INPUT DATA

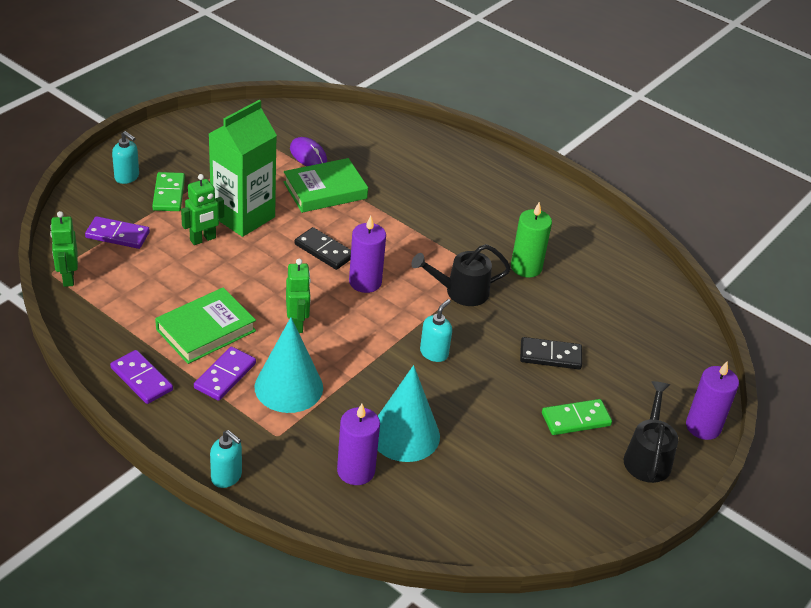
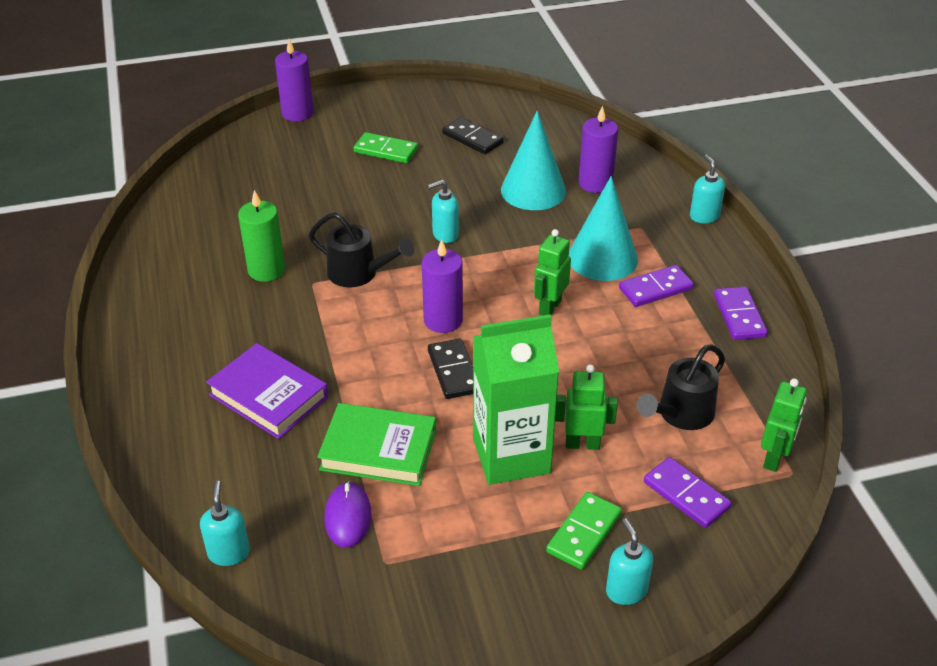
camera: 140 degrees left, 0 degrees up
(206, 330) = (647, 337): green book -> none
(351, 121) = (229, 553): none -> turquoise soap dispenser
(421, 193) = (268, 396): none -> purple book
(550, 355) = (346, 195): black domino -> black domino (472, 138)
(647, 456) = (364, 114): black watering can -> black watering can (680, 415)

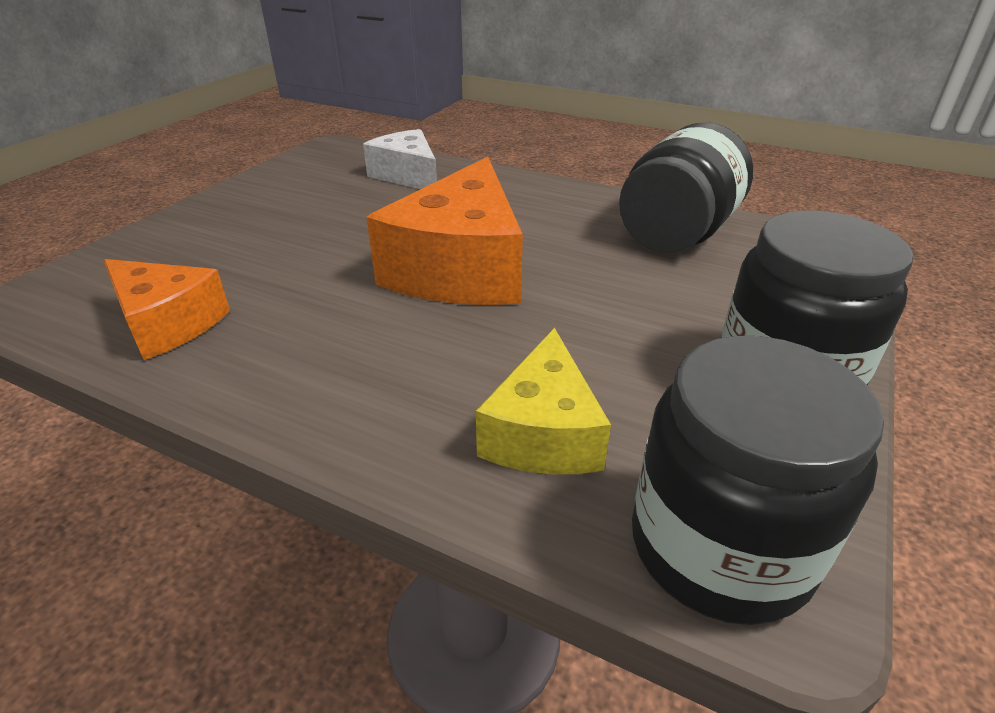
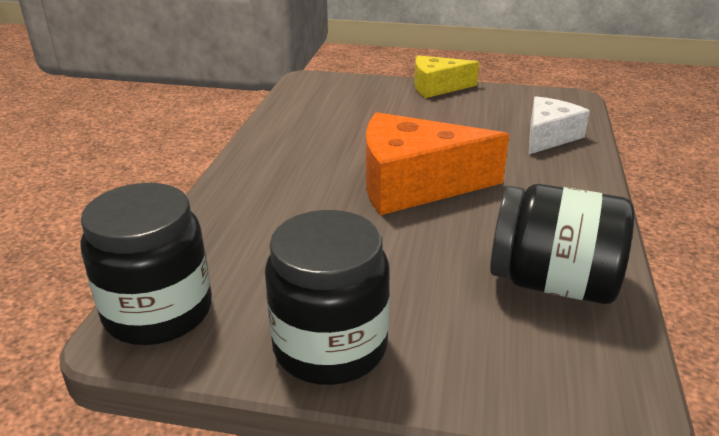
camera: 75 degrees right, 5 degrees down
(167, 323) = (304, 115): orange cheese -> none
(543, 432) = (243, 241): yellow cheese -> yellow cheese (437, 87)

WHAT TO PRODUCE
The entries above are to be returned exactly, without their pictures.

TASK OUTPUT
camera: 140 degrees left, 0 degrees up
(206, 330) = (647, 337): green book -> none
(351, 121) = (229, 553): none -> turquoise soap dispenser
(421, 193) = (268, 396): none -> purple book
(550, 355) = (346, 195): black domino -> black domino (472, 138)
(647, 456) = (364, 114): black watering can -> black watering can (680, 415)

camera: 75 degrees right, 5 degrees down
(167, 323) = (304, 115): orange cheese -> none
(543, 432) = (243, 241): yellow cheese -> yellow cheese (437, 87)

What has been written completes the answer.